Object state comparisons
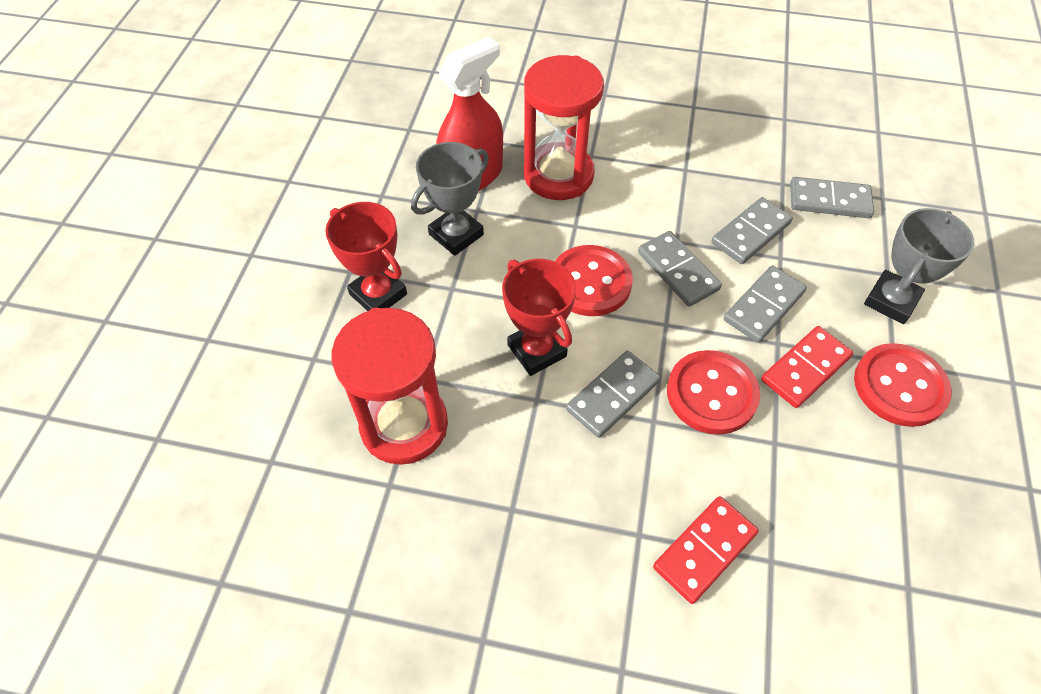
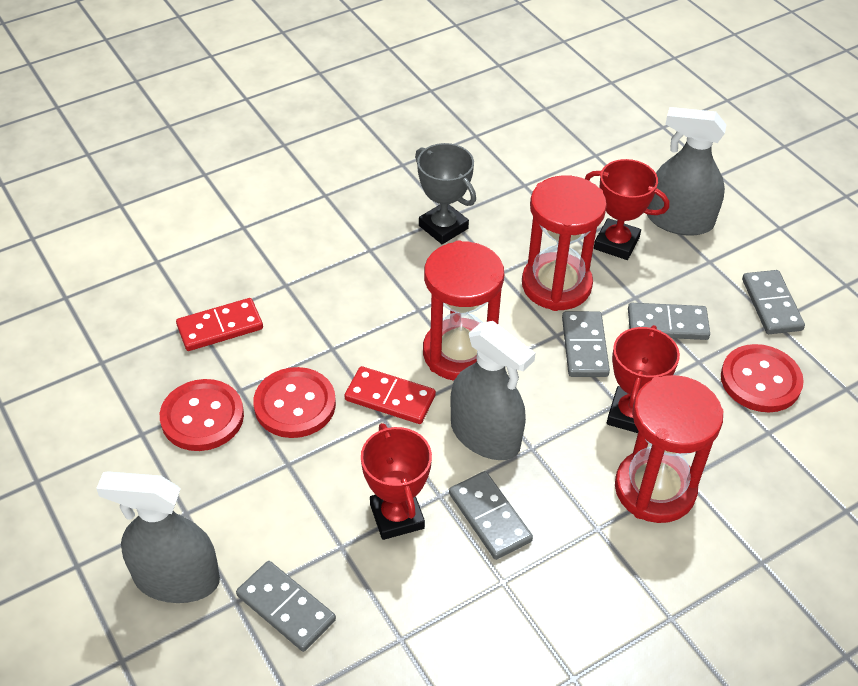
grey spray bottle: 0 -> 3
grey trophy: 2 -> 1
red hourglass: 2 -> 3
red spray bottle: 1 -> 0
red trophy: 2 -> 3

- Exercise
Only the entries themselves should be output, word for word, with all pictures omitted.

- Task solution
grey spray bottle: 0 -> 3
grey trophy: 2 -> 1
red hourglass: 2 -> 3
red spray bottle: 1 -> 0
red trophy: 2 -> 3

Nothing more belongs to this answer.